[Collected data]
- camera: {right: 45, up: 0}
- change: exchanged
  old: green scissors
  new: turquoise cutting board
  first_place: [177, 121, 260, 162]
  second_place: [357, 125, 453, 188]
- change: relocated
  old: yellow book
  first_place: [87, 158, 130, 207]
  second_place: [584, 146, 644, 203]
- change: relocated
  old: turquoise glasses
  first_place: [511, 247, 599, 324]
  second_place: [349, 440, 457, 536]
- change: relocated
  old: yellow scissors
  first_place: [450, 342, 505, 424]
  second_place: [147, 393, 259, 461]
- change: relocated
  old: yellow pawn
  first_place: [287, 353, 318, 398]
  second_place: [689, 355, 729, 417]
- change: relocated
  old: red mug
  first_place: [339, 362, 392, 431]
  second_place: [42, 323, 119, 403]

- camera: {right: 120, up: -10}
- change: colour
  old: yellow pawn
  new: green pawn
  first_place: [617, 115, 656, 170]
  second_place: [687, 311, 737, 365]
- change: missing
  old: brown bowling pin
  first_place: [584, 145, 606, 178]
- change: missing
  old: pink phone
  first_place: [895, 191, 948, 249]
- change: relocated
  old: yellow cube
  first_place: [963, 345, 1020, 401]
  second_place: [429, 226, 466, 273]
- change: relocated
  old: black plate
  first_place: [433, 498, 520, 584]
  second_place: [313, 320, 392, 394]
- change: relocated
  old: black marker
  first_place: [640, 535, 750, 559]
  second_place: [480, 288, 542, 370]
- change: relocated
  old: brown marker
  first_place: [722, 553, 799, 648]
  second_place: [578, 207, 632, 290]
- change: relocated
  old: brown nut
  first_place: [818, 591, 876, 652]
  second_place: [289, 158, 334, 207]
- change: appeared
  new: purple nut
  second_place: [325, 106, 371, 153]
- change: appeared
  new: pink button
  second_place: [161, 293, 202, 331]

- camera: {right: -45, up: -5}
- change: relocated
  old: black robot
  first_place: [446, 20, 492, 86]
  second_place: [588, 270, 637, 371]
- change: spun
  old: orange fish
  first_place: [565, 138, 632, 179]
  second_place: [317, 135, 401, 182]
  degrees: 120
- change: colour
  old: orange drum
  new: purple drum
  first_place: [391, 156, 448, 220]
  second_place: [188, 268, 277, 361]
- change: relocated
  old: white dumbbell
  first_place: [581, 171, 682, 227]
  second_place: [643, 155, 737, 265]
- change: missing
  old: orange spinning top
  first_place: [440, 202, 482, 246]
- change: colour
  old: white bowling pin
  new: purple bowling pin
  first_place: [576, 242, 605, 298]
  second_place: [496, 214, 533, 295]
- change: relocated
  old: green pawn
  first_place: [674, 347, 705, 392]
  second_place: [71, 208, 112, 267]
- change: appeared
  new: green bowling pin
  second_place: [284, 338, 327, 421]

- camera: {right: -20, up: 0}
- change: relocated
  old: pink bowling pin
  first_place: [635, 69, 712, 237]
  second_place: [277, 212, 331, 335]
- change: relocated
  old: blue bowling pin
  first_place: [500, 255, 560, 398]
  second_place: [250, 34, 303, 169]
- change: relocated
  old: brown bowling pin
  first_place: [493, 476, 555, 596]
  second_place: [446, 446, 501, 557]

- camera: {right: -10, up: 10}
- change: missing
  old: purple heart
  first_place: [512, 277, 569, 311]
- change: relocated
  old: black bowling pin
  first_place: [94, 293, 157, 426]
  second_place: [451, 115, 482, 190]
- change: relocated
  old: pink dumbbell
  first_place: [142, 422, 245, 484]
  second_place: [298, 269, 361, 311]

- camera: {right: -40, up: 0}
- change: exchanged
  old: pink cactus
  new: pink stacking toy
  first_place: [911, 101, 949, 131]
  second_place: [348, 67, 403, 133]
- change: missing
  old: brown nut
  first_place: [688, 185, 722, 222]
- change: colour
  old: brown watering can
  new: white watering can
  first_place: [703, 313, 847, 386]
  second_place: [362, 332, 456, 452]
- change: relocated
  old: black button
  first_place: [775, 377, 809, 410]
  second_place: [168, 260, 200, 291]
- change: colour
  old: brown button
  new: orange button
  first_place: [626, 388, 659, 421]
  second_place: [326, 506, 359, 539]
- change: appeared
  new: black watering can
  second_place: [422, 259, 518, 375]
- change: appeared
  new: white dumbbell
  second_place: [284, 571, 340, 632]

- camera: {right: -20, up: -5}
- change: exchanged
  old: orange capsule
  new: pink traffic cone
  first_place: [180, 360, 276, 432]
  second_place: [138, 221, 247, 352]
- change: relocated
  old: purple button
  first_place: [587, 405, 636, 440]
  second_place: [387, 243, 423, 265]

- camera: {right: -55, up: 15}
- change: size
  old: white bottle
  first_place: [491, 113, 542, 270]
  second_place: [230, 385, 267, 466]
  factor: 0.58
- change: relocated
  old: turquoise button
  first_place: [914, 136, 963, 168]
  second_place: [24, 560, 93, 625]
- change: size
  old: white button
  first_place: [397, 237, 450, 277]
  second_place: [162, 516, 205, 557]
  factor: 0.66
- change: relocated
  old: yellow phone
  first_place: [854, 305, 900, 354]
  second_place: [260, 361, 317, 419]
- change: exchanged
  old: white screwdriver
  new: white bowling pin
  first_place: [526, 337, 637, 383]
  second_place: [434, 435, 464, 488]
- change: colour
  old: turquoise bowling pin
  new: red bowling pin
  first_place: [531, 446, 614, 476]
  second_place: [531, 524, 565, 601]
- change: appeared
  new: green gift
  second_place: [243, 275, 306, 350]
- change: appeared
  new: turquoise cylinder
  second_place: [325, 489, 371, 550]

**TASK ITEM**
Every entry above should come back exactly as written.

**EXPECTED ANSWER**
- camera: {right: 45, up: 0}
- change: exchanged
  old: green scissors
  new: turquoise cutting board
  first_place: [177, 121, 260, 162]
  second_place: [357, 125, 453, 188]
- change: relocated
  old: yellow book
  first_place: [87, 158, 130, 207]
  second_place: [584, 146, 644, 203]
- change: relocated
  old: turquoise glasses
  first_place: [511, 247, 599, 324]
  second_place: [349, 440, 457, 536]
- change: relocated
  old: yellow scissors
  first_place: [450, 342, 505, 424]
  second_place: [147, 393, 259, 461]
- change: relocated
  old: yellow pawn
  first_place: [287, 353, 318, 398]
  second_place: [689, 355, 729, 417]
- change: relocated
  old: red mug
  first_place: [339, 362, 392, 431]
  second_place: [42, 323, 119, 403]

- camera: {right: 120, up: -10}
- change: colour
  old: yellow pawn
  new: green pawn
  first_place: [617, 115, 656, 170]
  second_place: [687, 311, 737, 365]
- change: missing
  old: brown bowling pin
  first_place: [584, 145, 606, 178]
- change: missing
  old: pink phone
  first_place: [895, 191, 948, 249]
- change: relocated
  old: yellow cube
  first_place: [963, 345, 1020, 401]
  second_place: [429, 226, 466, 273]
- change: relocated
  old: black plate
  first_place: [433, 498, 520, 584]
  second_place: [313, 320, 392, 394]
- change: relocated
  old: black marker
  first_place: [640, 535, 750, 559]
  second_place: [480, 288, 542, 370]
- change: relocated
  old: brown marker
  first_place: [722, 553, 799, 648]
  second_place: [578, 207, 632, 290]
- change: relocated
  old: brown nut
  first_place: [818, 591, 876, 652]
  second_place: [289, 158, 334, 207]
- change: appeared
  new: purple nut
  second_place: [325, 106, 371, 153]
- change: appeared
  new: pink button
  second_place: [161, 293, 202, 331]

- camera: {right: -45, up: -5}
- change: relocated
  old: black robot
  first_place: [446, 20, 492, 86]
  second_place: [588, 270, 637, 371]
- change: spun
  old: orange fish
  first_place: [565, 138, 632, 179]
  second_place: [317, 135, 401, 182]
  degrees: 120
- change: colour
  old: orange drum
  new: purple drum
  first_place: [391, 156, 448, 220]
  second_place: [188, 268, 277, 361]
- change: relocated
  old: white dumbbell
  first_place: [581, 171, 682, 227]
  second_place: [643, 155, 737, 265]
- change: missing
  old: orange spinning top
  first_place: [440, 202, 482, 246]
- change: colour
  old: white bowling pin
  new: purple bowling pin
  first_place: [576, 242, 605, 298]
  second_place: [496, 214, 533, 295]
- change: relocated
  old: green pawn
  first_place: [674, 347, 705, 392]
  second_place: [71, 208, 112, 267]
- change: appeared
  new: green bowling pin
  second_place: [284, 338, 327, 421]

- camera: {right: -20, up: 0}
- change: relocated
  old: pink bowling pin
  first_place: [635, 69, 712, 237]
  second_place: [277, 212, 331, 335]
- change: relocated
  old: blue bowling pin
  first_place: [500, 255, 560, 398]
  second_place: [250, 34, 303, 169]
- change: relocated
  old: brown bowling pin
  first_place: [493, 476, 555, 596]
  second_place: [446, 446, 501, 557]

- camera: {right: -10, up: 10}
- change: missing
  old: purple heart
  first_place: [512, 277, 569, 311]
- change: relocated
  old: black bowling pin
  first_place: [94, 293, 157, 426]
  second_place: [451, 115, 482, 190]
- change: relocated
  old: pink dumbbell
  first_place: [142, 422, 245, 484]
  second_place: [298, 269, 361, 311]

- camera: {right: -40, up: 0}
- change: exchanged
  old: pink cactus
  new: pink stacking toy
  first_place: [911, 101, 949, 131]
  second_place: [348, 67, 403, 133]
- change: missing
  old: brown nut
  first_place: [688, 185, 722, 222]
- change: colour
  old: brown watering can
  new: white watering can
  first_place: [703, 313, 847, 386]
  second_place: [362, 332, 456, 452]
- change: relocated
  old: black button
  first_place: [775, 377, 809, 410]
  second_place: [168, 260, 200, 291]
- change: colour
  old: brown button
  new: orange button
  first_place: [626, 388, 659, 421]
  second_place: [326, 506, 359, 539]
- change: appeared
  new: black watering can
  second_place: [422, 259, 518, 375]
- change: appeared
  new: white dumbbell
  second_place: [284, 571, 340, 632]

- camera: {right: -20, up: -5}
- change: exchanged
  old: orange capsule
  new: pink traffic cone
  first_place: [180, 360, 276, 432]
  second_place: [138, 221, 247, 352]
- change: relocated
  old: purple button
  first_place: [587, 405, 636, 440]
  second_place: [387, 243, 423, 265]

- camera: {right: -55, up: 15}
- change: size
  old: white bottle
  first_place: [491, 113, 542, 270]
  second_place: [230, 385, 267, 466]
  factor: 0.58
- change: relocated
  old: turquoise button
  first_place: [914, 136, 963, 168]
  second_place: [24, 560, 93, 625]
- change: size
  old: white button
  first_place: [397, 237, 450, 277]
  second_place: [162, 516, 205, 557]
  factor: 0.66
- change: relocated
  old: yellow phone
  first_place: [854, 305, 900, 354]
  second_place: [260, 361, 317, 419]
- change: exchanged
  old: white screwdriver
  new: white bowling pin
  first_place: [526, 337, 637, 383]
  second_place: [434, 435, 464, 488]
- change: colour
  old: turquoise bowling pin
  new: red bowling pin
  first_place: [531, 446, 614, 476]
  second_place: [531, 524, 565, 601]
- change: appeared
  new: green gift
  second_place: [243, 275, 306, 350]
- change: appeared
  new: turquoise cylinder
  second_place: [325, 489, 371, 550]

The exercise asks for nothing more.